» **DIRECTIONS**:
Output, word for word, every line from the line with "lime brick J6" through the final line of the data below.

───

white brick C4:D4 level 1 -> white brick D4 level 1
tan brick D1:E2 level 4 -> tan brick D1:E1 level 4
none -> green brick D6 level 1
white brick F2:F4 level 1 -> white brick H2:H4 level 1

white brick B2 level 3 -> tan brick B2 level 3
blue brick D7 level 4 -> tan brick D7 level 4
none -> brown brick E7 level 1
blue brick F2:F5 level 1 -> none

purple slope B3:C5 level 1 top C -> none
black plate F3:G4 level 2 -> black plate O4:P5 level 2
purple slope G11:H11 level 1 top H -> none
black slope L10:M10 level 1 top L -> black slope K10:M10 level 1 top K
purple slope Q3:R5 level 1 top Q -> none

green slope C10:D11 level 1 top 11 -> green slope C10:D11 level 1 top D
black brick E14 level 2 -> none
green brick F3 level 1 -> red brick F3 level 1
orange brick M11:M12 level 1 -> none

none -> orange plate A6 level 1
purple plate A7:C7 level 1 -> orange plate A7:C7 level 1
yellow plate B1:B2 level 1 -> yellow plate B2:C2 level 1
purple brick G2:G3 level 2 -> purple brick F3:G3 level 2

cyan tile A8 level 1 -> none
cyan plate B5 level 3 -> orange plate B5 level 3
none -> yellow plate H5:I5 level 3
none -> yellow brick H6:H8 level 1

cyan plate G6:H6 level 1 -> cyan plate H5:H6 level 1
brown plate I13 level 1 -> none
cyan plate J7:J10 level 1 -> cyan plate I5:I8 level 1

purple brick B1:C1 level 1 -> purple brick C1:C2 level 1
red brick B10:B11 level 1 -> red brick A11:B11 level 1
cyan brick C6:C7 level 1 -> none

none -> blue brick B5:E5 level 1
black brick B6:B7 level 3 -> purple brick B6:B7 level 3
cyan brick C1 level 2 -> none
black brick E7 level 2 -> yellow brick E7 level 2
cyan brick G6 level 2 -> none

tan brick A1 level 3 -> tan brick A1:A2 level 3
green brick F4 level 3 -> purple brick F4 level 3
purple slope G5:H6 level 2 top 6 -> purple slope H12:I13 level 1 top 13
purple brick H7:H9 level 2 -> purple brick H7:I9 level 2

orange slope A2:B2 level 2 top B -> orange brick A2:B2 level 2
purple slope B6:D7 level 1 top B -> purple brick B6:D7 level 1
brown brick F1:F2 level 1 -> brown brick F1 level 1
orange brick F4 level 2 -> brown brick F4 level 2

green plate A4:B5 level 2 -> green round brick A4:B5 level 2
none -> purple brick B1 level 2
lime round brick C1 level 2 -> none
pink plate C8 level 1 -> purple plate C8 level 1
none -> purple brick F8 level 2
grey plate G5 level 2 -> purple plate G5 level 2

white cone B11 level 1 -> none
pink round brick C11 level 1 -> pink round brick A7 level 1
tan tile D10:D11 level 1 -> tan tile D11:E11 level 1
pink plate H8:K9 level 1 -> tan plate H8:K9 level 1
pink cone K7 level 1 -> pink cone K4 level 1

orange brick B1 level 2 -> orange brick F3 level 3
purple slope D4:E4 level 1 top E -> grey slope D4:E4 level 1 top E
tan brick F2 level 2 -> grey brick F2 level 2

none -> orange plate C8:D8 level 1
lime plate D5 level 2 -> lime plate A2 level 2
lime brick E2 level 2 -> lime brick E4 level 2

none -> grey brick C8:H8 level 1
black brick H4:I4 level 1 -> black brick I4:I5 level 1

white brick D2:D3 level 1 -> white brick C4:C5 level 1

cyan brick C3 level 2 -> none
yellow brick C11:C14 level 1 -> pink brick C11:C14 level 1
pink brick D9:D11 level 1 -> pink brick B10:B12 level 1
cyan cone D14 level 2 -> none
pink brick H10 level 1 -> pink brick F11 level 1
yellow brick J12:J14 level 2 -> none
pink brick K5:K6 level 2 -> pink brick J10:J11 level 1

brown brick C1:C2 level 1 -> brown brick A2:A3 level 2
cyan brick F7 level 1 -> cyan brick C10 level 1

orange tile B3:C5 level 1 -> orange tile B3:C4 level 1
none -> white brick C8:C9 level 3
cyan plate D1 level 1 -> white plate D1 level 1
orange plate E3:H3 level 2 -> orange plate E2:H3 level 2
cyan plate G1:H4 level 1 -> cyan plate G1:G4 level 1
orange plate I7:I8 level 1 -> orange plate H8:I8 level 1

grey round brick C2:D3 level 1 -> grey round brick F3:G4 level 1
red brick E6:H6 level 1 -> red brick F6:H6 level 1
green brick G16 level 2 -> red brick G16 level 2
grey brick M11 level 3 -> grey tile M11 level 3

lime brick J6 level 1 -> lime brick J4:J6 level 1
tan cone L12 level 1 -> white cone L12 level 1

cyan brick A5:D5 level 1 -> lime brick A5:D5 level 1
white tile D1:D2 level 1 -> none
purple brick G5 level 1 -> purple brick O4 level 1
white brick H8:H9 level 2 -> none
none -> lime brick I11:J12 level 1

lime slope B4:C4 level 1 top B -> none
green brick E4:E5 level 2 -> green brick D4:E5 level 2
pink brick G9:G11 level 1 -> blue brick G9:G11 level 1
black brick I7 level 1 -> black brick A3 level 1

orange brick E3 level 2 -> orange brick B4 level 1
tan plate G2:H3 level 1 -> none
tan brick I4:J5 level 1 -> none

───

» **SOLUTION FOR THIS PROBLEM**:
lime brick J6 level 1 -> lime brick J4:J6 level 1
tan cone L12 level 1 -> white cone L12 level 1

cyan brick A5:D5 level 1 -> lime brick A5:D5 level 1
white tile D1:D2 level 1 -> none
purple brick G5 level 1 -> purple brick O4 level 1
white brick H8:H9 level 2 -> none
none -> lime brick I11:J12 level 1

lime slope B4:C4 level 1 top B -> none
green brick E4:E5 level 2 -> green brick D4:E5 level 2
pink brick G9:G11 level 1 -> blue brick G9:G11 level 1
black brick I7 level 1 -> black brick A3 level 1

orange brick E3 level 2 -> orange brick B4 level 1
tan plate G2:H3 level 1 -> none
tan brick I4:J5 level 1 -> none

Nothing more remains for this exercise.